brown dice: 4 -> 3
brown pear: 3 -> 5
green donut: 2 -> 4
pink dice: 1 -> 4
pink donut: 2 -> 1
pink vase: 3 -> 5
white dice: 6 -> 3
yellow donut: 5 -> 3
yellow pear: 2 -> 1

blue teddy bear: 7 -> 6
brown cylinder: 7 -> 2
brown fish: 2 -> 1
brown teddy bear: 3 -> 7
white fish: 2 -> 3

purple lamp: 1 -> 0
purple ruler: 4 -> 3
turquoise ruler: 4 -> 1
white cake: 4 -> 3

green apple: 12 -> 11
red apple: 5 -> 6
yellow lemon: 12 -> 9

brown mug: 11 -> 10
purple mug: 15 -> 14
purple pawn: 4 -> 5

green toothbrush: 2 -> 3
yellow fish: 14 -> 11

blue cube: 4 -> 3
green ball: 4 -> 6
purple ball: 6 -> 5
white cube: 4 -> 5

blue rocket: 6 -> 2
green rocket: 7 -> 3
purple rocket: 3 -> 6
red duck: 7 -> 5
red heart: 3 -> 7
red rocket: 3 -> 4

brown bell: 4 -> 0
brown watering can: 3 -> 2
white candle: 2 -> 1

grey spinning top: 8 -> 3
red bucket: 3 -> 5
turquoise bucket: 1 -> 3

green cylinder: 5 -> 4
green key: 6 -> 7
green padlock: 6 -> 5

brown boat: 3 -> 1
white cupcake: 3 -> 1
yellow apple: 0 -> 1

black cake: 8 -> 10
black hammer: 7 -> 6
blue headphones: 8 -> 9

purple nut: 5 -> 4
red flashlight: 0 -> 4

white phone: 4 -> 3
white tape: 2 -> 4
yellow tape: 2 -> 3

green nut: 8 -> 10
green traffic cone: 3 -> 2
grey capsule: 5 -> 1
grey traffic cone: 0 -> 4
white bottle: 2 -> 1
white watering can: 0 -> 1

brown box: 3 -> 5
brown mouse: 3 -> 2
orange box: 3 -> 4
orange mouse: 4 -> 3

▶ _Directions for this task_:
Where does the word "watering" occur in the data? Copy every line that has it.

▶ _Exercise result_:
brown watering can: 3 -> 2
white watering can: 0 -> 1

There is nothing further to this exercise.